• _Goal of the exercise_: For the material that follows, return exactly the lines from the one with "to (234, 142)" through the one with "to (277, 497)", both ends included.

• _Dataset excerpts_:
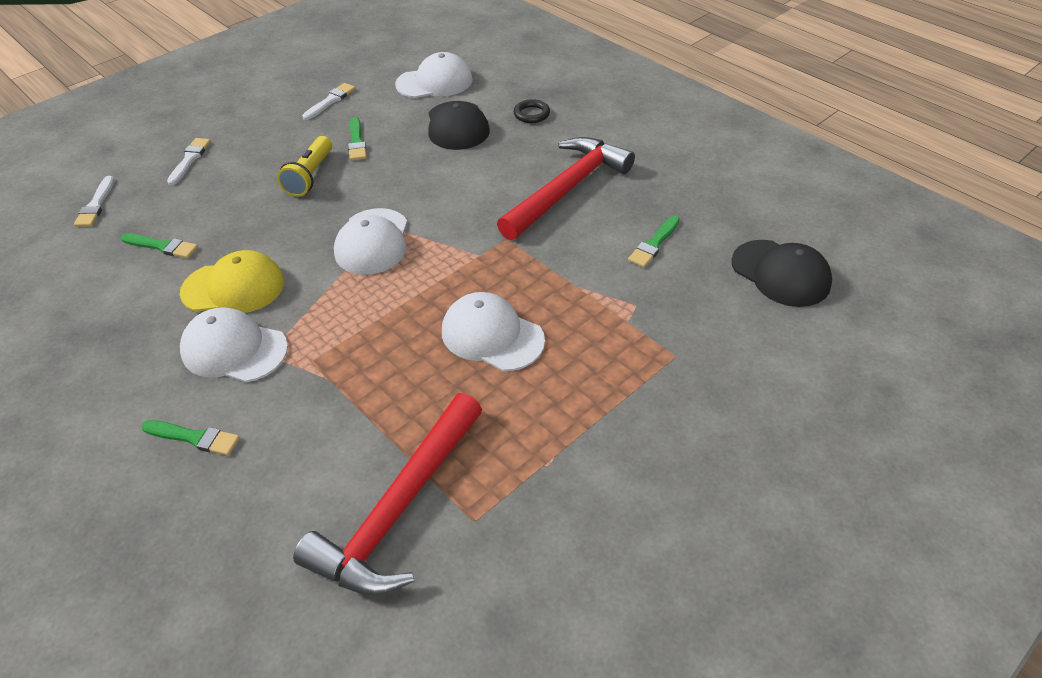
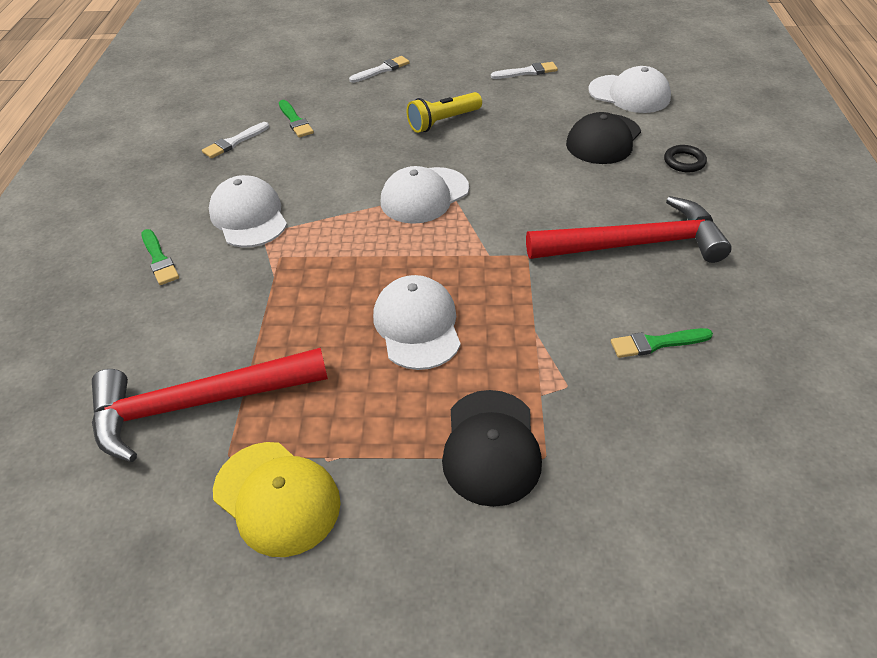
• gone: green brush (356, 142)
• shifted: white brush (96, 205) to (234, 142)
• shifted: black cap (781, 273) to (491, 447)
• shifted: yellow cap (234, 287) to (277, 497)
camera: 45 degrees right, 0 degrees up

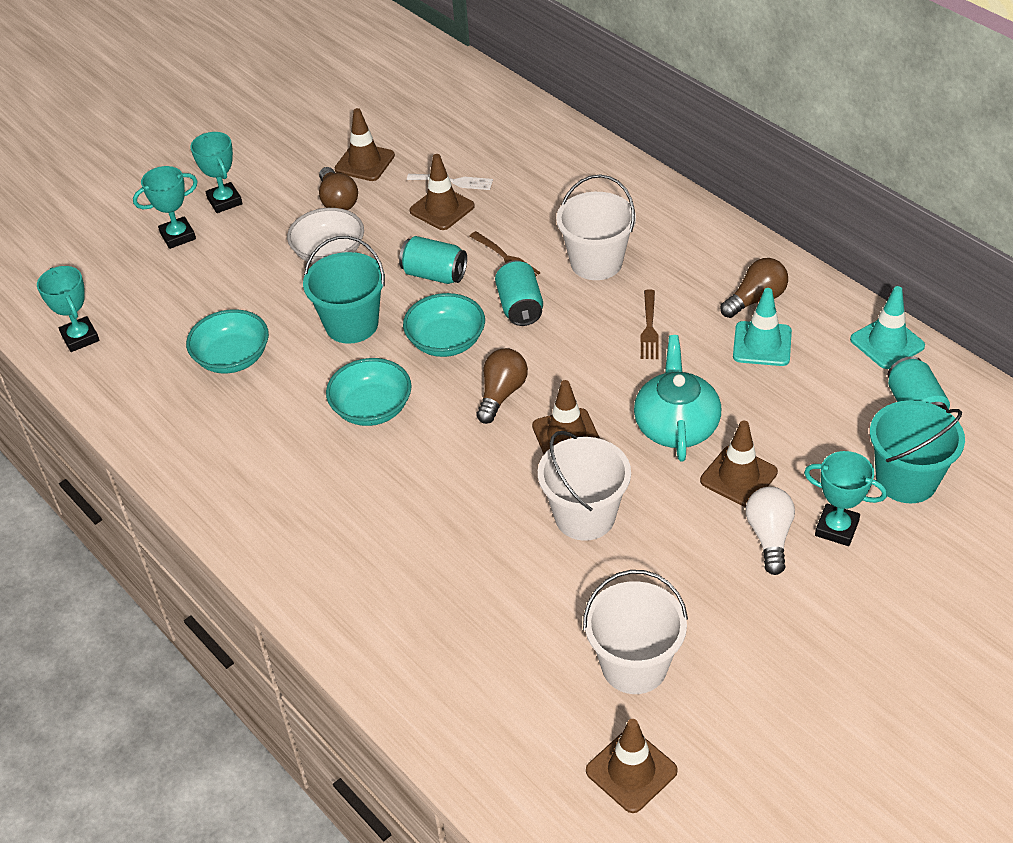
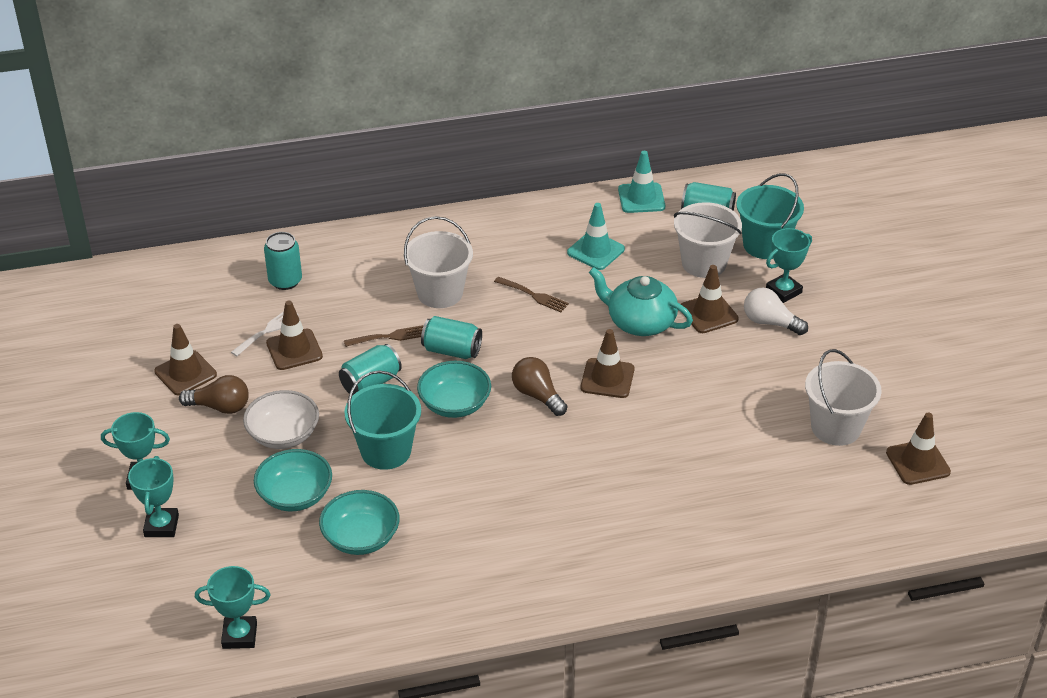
• gone: brown light bulb (756, 299)
• shifted: turquoise bowl (372, 408) to (295, 495)
• shifted: white bucket (585, 516) to (704, 263)
• new: turquoise can (285, 281)
camera: 65 degrees left, 5 degrees down

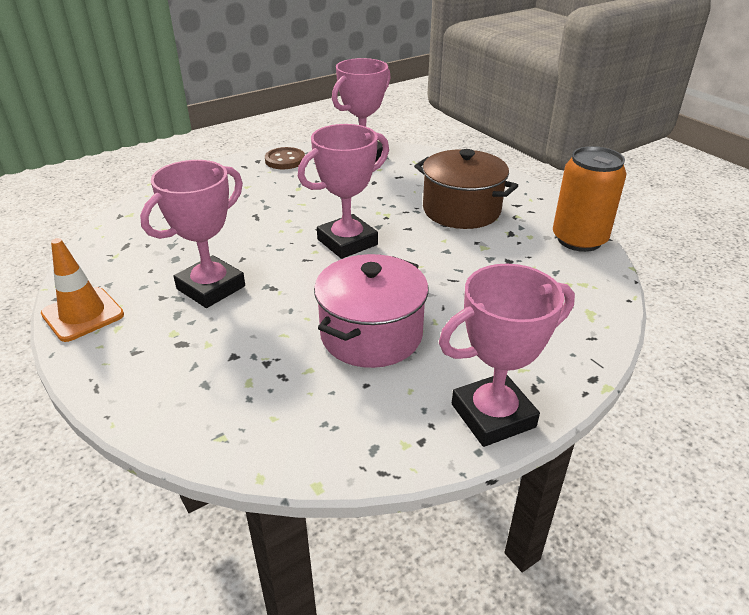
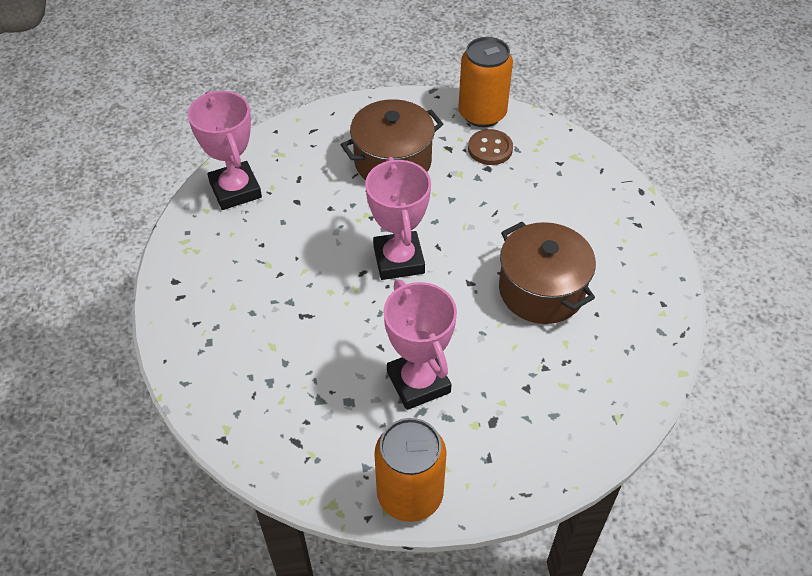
• shifted: brown button (285, 160) to (490, 149)
• swapped: orange traffic cone (83, 314) to orange can (410, 494)
• repainted: pink pot (371, 334) to brown pot (541, 290)
• gone: pink trophy (493, 415)
camera: 65 degrees left, 15 degrees up

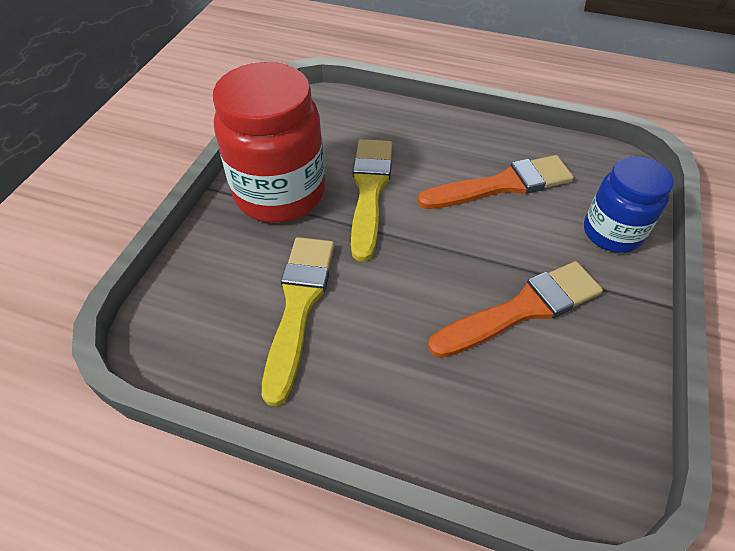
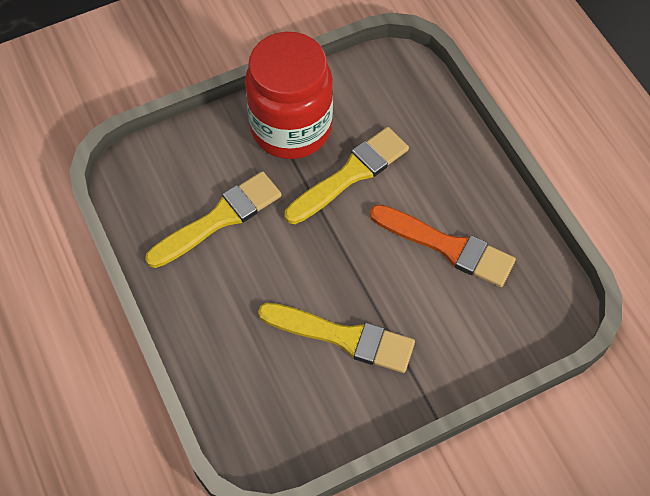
• gone: blue jar (612, 233)
• repainted: orange brush (521, 309) to yellow brush (343, 337)
camera: 45 degrees right, 10 degrees up

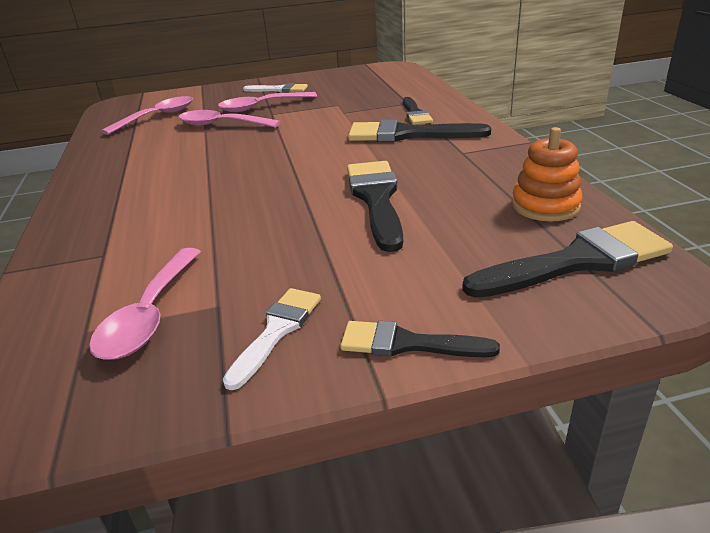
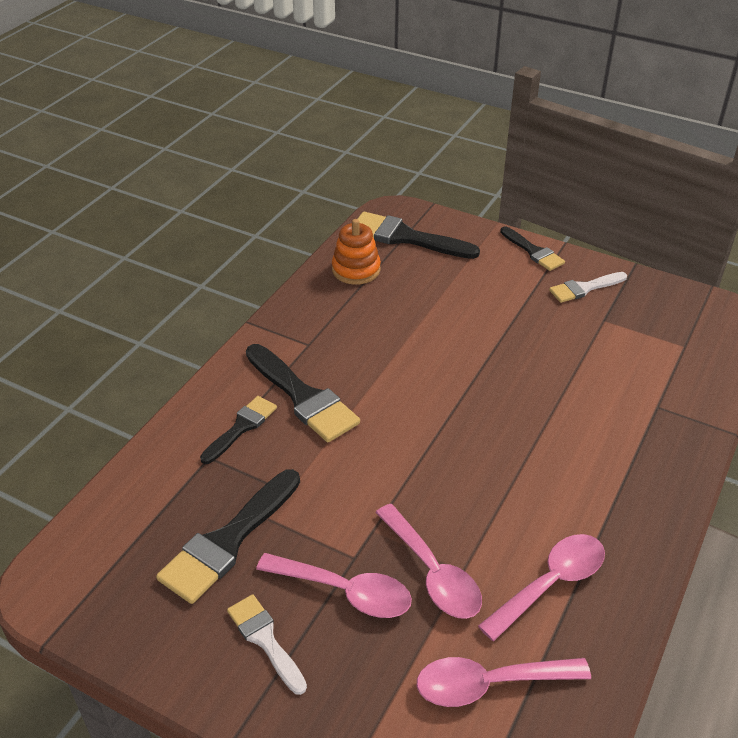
• shifted: black brush (376, 199) to (228, 541)
• shifted: pink spoon (150, 315) to (551, 583)
camera: 140 degrees left, 10 degrees up

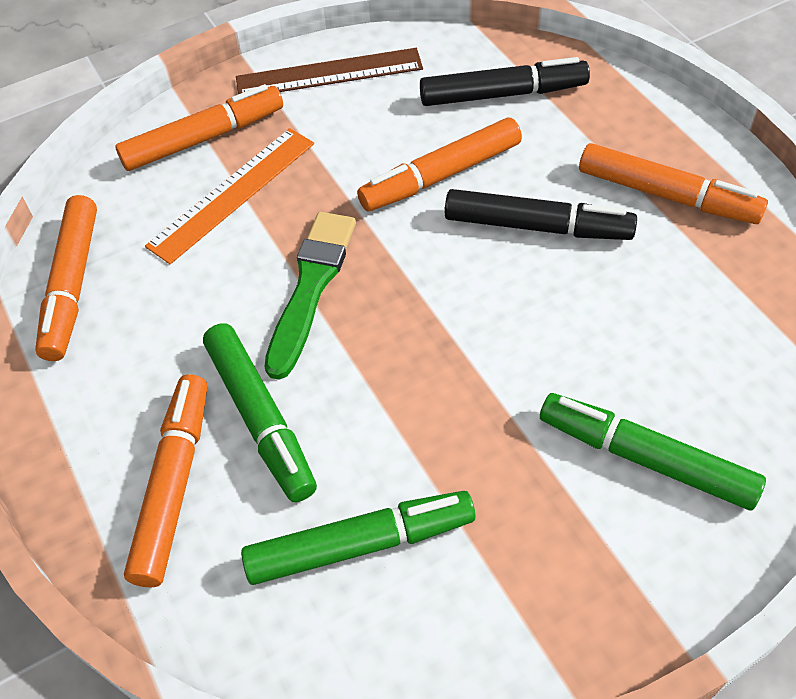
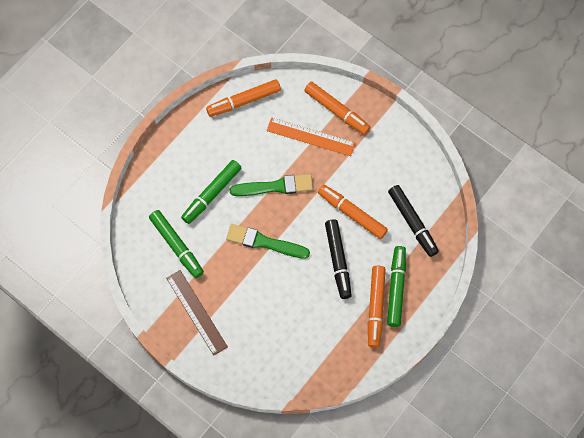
• shifted: brown ruler (329, 73) to (196, 312)
• gone: orange marker (173, 485)
• shifted: green marker (647, 459) to (396, 288)
• new: green brush (264, 242)
camera: 65 degrees right, 15 degrees up

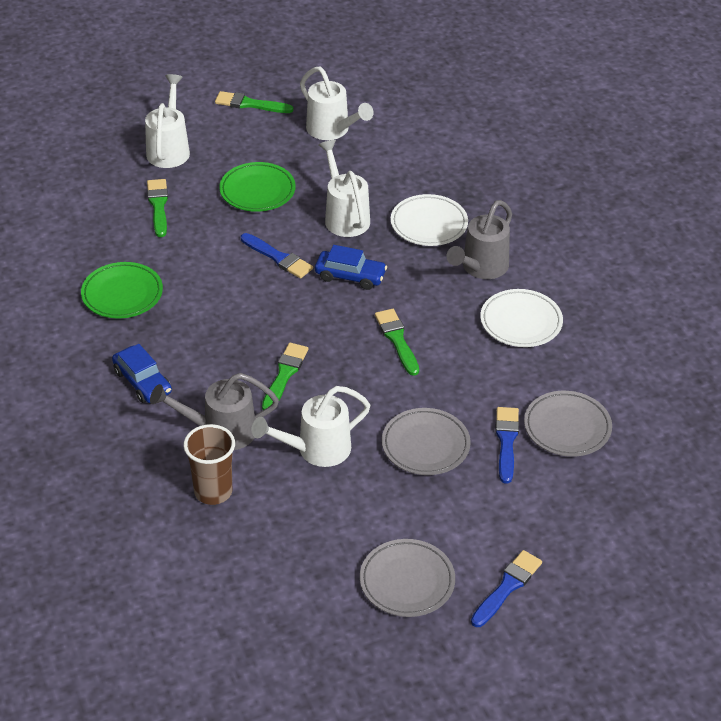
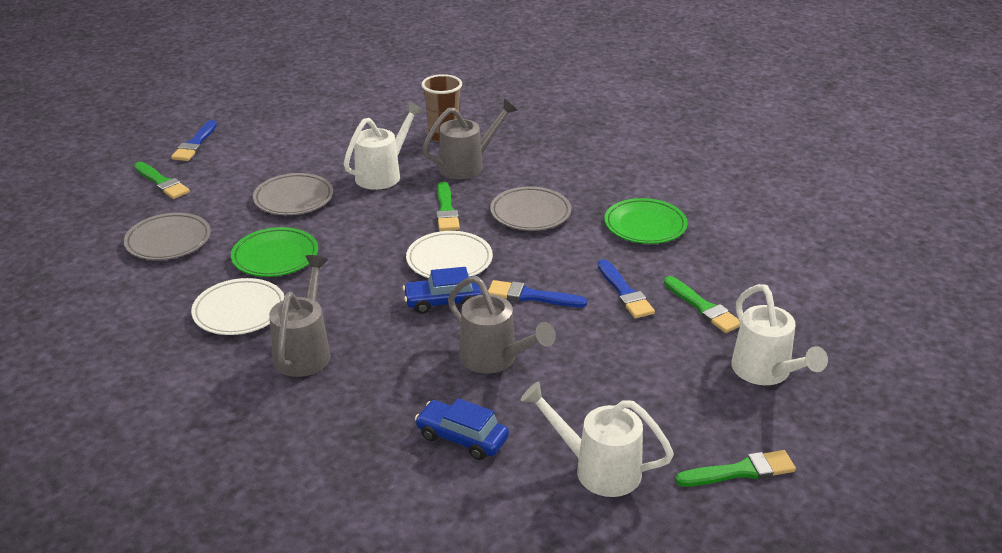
• repainted: white watering can (345, 217) to grey watering can (494, 359)
• shifted: green plate (257, 191) to (275, 256)
• shifted: white plate (429, 224) to (449, 260)
• shifted: green brush (397, 340) to (162, 182)
• shifted: blue car (142, 382) to (462, 438)
• shifted: blue brush (506, 441) to (625, 292)
• shifted: grey plate (407, 581) to (530, 213)
camera: 155 degrees right, 10 degrees down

• _Solution to the exercise_:
• shifted: white brush (96, 205) to (234, 142)
• shifted: black cap (781, 273) to (491, 447)
• shifted: yellow cap (234, 287) to (277, 497)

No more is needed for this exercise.